Task: Work out how many lines of the records hold the string "banan", and reply with that number alone.

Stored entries
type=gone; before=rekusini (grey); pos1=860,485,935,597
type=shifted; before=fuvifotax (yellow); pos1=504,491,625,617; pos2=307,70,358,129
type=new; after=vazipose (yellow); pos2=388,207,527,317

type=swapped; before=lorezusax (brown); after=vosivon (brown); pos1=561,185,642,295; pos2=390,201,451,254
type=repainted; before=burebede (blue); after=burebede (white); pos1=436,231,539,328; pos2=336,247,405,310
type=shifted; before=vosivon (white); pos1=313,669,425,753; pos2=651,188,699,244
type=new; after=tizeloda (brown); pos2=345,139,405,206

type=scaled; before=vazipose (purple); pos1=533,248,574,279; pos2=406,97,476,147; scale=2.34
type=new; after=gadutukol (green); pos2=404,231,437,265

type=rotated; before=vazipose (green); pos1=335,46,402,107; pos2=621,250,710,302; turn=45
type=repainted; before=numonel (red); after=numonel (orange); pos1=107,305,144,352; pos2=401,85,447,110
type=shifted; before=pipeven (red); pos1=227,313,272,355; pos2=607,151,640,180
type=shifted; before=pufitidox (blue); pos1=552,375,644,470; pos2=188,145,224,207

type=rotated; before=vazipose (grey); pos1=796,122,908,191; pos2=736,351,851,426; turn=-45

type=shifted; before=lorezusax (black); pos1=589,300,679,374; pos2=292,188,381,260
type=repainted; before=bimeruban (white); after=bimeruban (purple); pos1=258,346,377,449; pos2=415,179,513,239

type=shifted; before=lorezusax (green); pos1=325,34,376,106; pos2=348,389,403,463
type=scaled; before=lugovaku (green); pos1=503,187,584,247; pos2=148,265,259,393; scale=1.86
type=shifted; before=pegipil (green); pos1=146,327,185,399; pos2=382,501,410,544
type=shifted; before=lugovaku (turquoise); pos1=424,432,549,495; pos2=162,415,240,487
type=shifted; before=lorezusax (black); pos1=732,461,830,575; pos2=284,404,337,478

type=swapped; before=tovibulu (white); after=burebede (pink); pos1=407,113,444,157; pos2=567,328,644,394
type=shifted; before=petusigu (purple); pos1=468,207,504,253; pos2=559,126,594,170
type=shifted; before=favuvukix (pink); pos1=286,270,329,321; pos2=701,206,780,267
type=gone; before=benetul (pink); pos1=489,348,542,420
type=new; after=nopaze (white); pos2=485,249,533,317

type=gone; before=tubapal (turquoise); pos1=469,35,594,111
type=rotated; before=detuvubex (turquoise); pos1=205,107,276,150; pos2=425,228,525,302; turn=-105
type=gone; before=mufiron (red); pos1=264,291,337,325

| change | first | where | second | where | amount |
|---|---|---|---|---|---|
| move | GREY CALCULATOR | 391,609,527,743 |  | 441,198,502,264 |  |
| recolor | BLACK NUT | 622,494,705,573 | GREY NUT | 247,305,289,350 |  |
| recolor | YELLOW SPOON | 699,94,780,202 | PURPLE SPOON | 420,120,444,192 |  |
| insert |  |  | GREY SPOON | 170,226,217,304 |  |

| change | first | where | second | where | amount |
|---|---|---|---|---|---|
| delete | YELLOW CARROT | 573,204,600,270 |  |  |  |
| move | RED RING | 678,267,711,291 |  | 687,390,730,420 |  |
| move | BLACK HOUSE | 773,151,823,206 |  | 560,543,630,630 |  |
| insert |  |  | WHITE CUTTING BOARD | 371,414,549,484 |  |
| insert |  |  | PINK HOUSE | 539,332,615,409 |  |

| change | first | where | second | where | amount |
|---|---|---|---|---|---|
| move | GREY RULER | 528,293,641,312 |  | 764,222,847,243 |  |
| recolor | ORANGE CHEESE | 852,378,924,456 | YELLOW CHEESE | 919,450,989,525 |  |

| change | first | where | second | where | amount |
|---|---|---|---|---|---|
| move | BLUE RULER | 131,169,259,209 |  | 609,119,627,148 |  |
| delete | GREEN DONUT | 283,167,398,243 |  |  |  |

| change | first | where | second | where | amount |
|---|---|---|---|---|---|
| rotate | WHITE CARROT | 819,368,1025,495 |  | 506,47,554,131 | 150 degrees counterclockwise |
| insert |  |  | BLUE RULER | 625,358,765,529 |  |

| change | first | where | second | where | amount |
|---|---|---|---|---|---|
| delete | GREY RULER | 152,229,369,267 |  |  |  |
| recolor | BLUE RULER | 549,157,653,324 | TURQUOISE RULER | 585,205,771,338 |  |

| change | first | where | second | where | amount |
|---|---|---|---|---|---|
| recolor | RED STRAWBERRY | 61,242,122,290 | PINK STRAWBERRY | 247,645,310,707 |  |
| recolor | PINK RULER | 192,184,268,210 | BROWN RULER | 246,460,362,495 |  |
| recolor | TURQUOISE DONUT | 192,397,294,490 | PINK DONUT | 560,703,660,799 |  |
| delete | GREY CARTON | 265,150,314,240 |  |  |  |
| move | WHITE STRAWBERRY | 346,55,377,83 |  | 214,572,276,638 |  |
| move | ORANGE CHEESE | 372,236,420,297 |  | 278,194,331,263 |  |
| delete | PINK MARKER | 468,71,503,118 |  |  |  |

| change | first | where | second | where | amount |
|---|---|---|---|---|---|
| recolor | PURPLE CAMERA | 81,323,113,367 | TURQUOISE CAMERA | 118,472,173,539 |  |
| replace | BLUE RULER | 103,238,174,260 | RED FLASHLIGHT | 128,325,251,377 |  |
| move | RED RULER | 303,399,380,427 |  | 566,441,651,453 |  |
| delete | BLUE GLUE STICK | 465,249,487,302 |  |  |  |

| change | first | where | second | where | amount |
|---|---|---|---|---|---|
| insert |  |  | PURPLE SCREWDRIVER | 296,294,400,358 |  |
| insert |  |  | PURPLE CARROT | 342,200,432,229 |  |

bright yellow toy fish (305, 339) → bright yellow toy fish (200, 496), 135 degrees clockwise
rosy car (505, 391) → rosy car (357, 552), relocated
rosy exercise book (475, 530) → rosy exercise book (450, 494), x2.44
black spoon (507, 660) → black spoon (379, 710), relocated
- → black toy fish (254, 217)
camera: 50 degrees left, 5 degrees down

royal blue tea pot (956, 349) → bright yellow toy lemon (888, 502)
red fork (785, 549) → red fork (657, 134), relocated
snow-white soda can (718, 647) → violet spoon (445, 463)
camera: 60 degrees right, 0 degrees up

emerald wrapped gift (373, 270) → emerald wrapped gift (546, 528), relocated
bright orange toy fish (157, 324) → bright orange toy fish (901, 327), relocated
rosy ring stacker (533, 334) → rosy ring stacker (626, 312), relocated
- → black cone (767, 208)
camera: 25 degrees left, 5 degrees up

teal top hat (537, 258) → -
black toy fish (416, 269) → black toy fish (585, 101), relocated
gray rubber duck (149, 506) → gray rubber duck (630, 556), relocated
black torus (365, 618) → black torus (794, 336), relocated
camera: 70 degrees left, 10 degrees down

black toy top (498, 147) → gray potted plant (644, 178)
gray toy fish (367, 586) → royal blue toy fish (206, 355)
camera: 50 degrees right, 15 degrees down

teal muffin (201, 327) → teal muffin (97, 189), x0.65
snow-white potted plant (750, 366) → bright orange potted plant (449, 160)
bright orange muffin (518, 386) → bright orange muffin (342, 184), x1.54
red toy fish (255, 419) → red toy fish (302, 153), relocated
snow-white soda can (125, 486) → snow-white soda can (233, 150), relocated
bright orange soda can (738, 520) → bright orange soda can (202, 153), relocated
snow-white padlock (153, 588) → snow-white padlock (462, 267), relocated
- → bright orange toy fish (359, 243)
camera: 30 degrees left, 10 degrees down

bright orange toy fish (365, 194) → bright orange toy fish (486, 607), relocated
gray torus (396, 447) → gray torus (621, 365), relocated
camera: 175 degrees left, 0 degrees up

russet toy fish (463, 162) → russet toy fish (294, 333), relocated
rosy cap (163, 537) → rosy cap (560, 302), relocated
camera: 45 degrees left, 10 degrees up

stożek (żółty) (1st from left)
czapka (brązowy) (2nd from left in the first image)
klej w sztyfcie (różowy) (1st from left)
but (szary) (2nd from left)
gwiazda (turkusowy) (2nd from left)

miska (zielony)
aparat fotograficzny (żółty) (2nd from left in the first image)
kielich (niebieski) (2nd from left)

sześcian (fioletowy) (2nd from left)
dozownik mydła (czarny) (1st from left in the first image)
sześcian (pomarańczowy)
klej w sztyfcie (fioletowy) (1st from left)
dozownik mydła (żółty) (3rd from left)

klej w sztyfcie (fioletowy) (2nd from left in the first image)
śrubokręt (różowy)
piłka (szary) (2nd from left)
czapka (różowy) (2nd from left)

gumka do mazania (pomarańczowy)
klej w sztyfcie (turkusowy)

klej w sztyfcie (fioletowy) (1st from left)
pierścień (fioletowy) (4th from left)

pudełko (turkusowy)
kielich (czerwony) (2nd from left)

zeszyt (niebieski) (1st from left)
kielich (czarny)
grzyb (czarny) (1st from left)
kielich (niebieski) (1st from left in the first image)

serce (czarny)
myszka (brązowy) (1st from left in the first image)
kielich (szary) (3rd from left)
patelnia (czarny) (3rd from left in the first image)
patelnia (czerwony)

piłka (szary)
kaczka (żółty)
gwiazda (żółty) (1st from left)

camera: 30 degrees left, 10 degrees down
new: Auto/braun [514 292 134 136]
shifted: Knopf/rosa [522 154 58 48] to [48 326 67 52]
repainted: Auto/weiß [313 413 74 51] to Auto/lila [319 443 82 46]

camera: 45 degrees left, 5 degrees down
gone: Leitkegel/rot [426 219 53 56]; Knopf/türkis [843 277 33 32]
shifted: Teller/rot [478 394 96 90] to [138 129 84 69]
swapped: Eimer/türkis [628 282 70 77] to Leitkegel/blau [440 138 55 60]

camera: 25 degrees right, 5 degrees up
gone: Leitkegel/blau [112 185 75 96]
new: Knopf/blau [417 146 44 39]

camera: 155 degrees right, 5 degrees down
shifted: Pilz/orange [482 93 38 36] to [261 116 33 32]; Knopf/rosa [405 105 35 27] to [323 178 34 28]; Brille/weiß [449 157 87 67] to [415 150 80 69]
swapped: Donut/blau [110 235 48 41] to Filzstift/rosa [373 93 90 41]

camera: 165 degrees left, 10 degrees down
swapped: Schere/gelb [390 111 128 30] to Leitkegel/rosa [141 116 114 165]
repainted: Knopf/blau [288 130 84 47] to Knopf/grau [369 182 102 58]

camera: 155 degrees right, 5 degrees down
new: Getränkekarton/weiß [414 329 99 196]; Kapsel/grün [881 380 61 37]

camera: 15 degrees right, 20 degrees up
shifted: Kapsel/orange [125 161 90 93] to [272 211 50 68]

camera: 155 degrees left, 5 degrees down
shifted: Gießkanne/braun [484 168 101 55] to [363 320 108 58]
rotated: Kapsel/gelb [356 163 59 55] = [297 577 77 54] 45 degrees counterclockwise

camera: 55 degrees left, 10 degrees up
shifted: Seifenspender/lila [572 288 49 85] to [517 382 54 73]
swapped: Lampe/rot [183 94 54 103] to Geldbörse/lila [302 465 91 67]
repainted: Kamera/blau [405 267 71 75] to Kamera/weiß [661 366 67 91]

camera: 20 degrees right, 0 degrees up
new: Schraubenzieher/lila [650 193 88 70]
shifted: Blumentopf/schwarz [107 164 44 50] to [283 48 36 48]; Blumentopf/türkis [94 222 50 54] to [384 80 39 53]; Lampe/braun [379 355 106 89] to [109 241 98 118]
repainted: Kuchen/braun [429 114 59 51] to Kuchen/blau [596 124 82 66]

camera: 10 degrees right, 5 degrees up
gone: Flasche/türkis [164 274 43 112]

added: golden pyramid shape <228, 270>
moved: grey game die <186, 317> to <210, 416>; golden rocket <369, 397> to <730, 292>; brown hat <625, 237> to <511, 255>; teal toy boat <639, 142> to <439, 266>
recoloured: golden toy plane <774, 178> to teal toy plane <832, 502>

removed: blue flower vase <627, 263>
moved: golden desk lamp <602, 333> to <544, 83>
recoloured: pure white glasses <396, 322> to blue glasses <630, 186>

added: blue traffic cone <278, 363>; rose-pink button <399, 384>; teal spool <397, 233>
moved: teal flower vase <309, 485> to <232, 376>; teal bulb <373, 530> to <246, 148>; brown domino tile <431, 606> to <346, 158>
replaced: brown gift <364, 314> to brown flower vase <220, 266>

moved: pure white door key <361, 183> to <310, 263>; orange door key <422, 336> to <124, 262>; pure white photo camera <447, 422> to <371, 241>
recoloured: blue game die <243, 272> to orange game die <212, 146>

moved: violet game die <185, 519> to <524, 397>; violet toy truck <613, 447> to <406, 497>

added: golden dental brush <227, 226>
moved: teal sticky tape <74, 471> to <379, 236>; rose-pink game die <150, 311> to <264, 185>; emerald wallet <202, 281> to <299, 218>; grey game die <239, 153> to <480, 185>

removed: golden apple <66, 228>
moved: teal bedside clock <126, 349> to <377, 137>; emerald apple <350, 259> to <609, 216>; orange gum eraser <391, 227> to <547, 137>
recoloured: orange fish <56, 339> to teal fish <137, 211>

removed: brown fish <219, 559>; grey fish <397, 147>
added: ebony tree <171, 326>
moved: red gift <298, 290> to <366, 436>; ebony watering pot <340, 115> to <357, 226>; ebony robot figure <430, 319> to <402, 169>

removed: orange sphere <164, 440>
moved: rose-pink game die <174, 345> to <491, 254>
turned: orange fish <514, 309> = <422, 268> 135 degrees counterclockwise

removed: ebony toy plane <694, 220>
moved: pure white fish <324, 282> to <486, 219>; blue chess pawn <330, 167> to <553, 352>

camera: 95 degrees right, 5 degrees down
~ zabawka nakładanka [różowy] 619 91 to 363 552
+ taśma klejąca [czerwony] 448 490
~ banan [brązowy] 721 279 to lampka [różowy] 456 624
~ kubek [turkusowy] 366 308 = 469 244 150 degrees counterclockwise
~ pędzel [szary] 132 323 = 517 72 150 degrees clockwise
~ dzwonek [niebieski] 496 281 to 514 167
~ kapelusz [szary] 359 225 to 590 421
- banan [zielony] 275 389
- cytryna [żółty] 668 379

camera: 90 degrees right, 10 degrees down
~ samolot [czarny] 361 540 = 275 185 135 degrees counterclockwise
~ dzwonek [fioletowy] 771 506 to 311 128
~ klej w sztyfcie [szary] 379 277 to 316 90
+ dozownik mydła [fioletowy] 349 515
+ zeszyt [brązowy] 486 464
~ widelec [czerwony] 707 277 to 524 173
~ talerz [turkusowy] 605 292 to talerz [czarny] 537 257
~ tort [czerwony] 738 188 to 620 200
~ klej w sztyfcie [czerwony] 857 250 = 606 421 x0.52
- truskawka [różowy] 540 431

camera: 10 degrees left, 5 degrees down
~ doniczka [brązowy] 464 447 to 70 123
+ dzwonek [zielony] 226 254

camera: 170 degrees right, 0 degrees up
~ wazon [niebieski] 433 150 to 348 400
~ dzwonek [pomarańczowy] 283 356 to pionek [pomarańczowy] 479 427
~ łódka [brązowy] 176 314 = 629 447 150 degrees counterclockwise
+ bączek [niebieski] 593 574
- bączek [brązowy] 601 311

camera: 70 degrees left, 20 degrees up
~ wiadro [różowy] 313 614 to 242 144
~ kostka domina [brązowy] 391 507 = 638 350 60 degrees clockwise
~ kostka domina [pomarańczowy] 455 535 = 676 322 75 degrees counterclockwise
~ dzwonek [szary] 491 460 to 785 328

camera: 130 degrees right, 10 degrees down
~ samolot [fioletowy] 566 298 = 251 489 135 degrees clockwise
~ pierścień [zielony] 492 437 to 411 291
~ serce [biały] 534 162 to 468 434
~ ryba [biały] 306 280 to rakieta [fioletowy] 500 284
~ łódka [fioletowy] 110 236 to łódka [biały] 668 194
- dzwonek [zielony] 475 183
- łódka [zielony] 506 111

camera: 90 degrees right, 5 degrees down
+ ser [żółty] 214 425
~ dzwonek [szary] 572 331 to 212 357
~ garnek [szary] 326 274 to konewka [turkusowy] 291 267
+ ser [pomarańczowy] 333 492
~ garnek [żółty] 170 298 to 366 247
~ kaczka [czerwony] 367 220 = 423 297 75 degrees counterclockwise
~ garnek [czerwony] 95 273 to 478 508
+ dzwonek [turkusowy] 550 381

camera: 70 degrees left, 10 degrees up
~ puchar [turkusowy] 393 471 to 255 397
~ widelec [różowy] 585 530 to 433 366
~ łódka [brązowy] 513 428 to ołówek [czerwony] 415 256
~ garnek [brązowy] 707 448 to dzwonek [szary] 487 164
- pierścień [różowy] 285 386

Answer space: 2